Data to examine:
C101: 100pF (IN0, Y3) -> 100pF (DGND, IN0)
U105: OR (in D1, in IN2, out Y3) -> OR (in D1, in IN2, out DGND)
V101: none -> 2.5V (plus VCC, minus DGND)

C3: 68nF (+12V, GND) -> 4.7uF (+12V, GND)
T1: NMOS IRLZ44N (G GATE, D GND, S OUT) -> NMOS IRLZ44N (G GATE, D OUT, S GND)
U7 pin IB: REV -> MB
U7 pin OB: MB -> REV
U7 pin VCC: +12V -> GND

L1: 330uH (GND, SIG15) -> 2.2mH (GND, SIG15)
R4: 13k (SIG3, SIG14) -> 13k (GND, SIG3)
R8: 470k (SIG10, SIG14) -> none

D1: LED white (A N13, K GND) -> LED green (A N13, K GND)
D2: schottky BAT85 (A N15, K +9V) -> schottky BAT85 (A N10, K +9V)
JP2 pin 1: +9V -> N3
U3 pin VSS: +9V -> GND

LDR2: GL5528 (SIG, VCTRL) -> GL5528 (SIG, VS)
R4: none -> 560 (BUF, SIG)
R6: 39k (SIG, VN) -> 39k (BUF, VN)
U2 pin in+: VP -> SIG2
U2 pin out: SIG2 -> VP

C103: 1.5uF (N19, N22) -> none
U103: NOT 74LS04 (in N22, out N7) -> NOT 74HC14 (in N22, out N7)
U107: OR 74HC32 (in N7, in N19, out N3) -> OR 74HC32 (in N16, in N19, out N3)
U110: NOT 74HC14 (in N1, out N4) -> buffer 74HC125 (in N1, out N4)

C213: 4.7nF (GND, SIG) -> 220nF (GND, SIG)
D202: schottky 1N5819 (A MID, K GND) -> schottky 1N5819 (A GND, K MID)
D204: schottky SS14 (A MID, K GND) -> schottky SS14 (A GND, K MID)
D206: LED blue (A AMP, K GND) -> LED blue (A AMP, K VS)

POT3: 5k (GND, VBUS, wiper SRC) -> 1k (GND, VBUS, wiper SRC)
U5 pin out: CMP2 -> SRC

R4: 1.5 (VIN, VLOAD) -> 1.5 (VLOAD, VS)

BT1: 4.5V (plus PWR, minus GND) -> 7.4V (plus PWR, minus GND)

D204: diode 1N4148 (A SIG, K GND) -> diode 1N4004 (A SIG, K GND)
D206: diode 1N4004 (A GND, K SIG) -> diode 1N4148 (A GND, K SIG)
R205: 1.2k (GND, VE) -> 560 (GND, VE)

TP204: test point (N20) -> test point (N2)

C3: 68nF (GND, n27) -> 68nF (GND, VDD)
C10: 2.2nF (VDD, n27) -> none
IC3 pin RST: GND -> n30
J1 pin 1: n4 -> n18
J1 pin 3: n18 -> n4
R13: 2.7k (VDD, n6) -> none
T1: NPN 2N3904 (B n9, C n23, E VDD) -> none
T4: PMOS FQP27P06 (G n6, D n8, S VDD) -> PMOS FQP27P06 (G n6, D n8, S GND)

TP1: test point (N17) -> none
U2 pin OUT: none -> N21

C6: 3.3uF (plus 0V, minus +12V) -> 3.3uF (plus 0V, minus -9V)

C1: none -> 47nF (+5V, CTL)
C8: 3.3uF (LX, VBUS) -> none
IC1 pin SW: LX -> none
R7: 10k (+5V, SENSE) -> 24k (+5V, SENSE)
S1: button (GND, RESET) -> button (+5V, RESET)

Activity:
Find every line of the data that includes the string "plus". Copy each of those lines.

Answer box:
V101: none -> 2.5V (plus VCC, minus DGND)
BT1: 4.5V (plus PWR, minus GND) -> 7.4V (plus PWR, minus GND)
C6: 3.3uF (plus 0V, minus +12V) -> 3.3uF (plus 0V, minus -9V)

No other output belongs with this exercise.